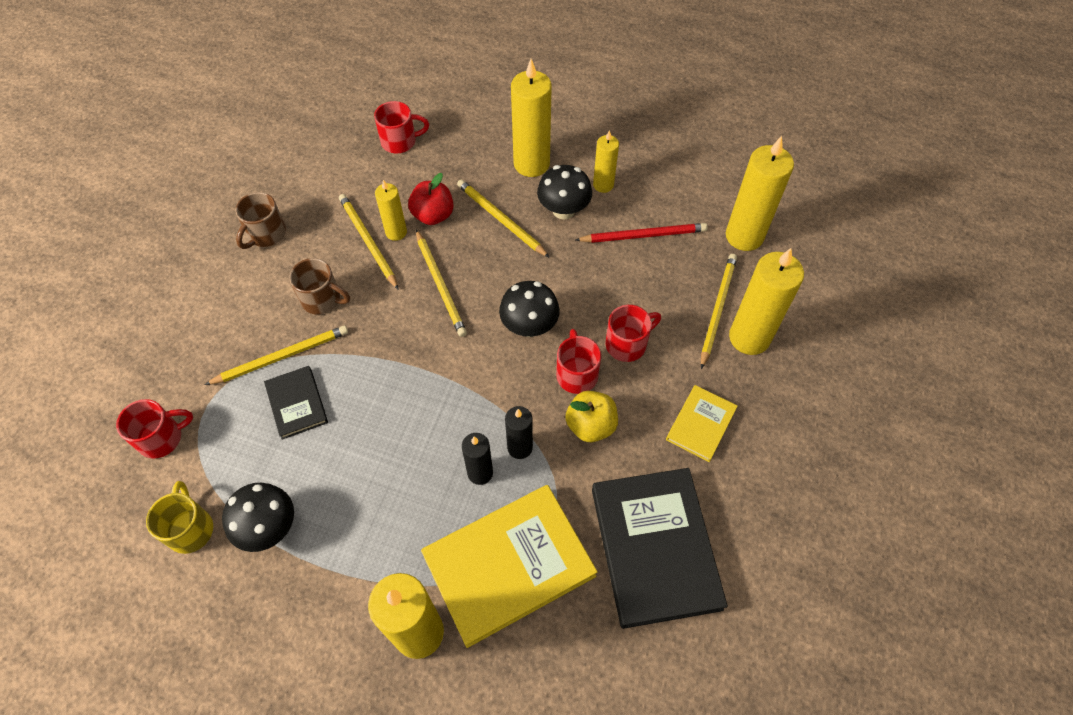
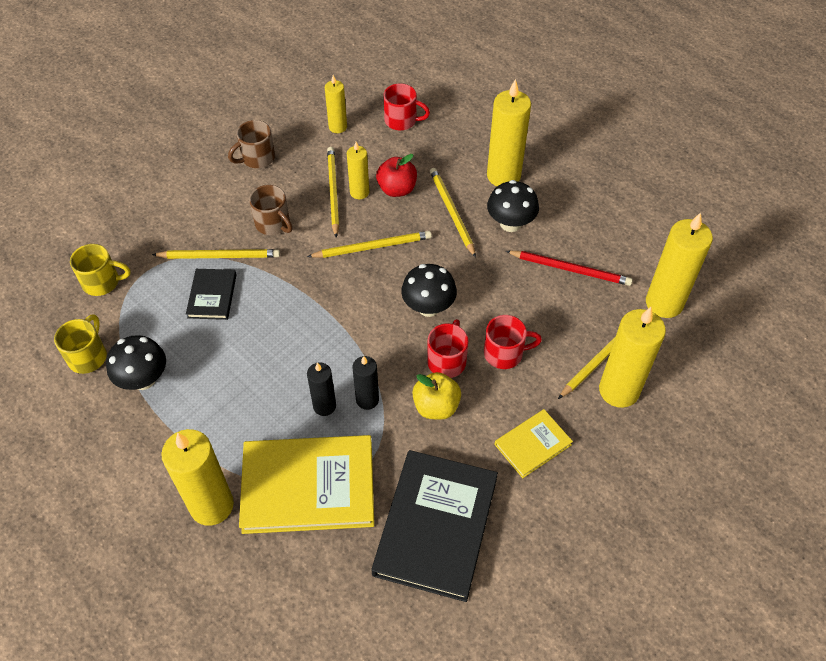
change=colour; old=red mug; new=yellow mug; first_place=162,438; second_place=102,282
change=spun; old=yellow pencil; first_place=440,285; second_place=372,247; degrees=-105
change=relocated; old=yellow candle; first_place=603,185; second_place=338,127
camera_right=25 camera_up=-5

--------------------------------

PROBLEM TO WORK ON: Make an exact reproduction of the listing above, without any pictures.

TASK SOLUTION:
change=colour; old=red mug; new=yellow mug; first_place=162,438; second_place=102,282
change=spun; old=yellow pencil; first_place=440,285; second_place=372,247; degrees=-105
change=relocated; old=yellow candle; first_place=603,185; second_place=338,127
camera_right=25 camera_up=-5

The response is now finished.